Problem requirements:
Of the entries below, restate word for word only the section that runs from the line with "AUDIO3 pin TX: SDA -> 13" to the line with "RGB1 pin R: D3 -> D6", counting both ends.
--- Available data Enclosed Below ---
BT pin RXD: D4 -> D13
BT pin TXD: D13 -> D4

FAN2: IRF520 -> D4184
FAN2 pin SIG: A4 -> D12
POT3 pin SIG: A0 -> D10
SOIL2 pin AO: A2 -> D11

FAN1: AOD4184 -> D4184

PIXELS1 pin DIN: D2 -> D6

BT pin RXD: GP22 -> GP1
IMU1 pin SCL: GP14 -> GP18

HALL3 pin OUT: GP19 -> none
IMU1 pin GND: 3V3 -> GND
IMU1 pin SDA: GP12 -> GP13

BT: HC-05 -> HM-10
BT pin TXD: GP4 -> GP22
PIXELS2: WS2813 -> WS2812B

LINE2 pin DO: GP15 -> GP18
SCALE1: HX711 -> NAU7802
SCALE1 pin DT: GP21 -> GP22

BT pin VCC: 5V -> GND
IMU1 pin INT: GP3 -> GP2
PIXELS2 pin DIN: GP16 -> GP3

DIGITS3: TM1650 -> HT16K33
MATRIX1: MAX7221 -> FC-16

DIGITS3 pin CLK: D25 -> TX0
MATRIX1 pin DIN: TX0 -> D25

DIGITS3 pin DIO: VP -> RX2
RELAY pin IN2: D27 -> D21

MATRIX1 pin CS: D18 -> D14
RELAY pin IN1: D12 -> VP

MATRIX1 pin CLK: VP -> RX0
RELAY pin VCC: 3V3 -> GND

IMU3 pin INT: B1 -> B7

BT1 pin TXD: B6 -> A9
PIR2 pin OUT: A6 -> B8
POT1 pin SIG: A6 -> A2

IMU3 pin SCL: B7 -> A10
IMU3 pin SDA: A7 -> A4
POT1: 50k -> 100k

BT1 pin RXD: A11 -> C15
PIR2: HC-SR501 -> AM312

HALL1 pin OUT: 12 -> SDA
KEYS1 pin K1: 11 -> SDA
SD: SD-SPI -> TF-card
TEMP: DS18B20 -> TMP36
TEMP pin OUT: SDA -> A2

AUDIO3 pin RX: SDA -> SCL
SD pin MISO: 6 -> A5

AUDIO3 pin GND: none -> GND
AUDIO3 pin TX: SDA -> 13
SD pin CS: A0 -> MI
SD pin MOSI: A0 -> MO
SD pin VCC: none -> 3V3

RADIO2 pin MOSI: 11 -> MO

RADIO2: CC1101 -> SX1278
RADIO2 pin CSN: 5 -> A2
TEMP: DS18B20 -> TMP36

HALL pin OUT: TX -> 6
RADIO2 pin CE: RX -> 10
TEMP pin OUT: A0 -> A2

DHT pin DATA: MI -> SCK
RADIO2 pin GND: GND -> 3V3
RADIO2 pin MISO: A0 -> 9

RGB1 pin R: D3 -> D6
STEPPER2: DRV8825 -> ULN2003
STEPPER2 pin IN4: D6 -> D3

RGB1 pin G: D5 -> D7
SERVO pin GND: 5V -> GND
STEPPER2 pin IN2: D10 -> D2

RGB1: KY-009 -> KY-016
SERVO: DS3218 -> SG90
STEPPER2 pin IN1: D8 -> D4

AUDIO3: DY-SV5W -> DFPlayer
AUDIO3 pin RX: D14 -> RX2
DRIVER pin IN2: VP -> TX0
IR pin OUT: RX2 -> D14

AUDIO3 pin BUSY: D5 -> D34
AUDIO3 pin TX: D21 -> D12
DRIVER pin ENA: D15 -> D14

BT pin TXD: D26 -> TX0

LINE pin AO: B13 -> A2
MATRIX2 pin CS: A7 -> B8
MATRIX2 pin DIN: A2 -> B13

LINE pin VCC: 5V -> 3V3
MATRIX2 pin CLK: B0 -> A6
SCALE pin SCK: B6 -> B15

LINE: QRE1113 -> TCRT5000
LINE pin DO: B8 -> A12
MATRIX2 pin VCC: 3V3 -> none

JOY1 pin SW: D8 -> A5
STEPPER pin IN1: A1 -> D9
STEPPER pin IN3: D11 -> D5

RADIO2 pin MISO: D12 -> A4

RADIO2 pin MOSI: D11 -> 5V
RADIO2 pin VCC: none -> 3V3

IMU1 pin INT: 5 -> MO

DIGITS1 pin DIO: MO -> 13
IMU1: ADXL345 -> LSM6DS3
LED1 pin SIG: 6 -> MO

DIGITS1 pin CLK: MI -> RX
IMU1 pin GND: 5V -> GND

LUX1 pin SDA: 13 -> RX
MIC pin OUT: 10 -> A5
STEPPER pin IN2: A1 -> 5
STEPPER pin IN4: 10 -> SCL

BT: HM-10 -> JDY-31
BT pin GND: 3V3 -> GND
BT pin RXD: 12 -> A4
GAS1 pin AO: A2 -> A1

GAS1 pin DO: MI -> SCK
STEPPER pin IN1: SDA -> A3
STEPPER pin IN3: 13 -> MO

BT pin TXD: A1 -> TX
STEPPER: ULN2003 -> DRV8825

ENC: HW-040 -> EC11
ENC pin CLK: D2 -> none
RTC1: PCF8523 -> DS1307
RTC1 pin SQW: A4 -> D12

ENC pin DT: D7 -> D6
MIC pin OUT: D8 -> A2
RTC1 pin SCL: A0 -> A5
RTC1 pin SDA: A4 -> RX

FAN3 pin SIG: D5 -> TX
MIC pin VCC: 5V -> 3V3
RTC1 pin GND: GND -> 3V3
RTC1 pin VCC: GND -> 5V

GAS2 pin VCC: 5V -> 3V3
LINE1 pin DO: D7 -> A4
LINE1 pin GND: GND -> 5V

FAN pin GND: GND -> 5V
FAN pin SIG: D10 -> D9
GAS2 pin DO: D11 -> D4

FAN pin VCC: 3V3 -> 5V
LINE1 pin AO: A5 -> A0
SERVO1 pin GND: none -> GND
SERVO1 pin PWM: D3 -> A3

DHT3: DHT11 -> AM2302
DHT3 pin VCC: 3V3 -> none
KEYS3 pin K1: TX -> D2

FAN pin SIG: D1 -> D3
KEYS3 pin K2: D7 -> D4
--- End of Enclosed Available data ---
Exercise output:
AUDIO3 pin TX: SDA -> 13
SD pin CS: A0 -> MI
SD pin MOSI: A0 -> MO
SD pin VCC: none -> 3V3

RADIO2 pin MOSI: 11 -> MO

RADIO2: CC1101 -> SX1278
RADIO2 pin CSN: 5 -> A2
TEMP: DS18B20 -> TMP36

HALL pin OUT: TX -> 6
RADIO2 pin CE: RX -> 10
TEMP pin OUT: A0 -> A2

DHT pin DATA: MI -> SCK
RADIO2 pin GND: GND -> 3V3
RADIO2 pin MISO: A0 -> 9

RGB1 pin R: D3 -> D6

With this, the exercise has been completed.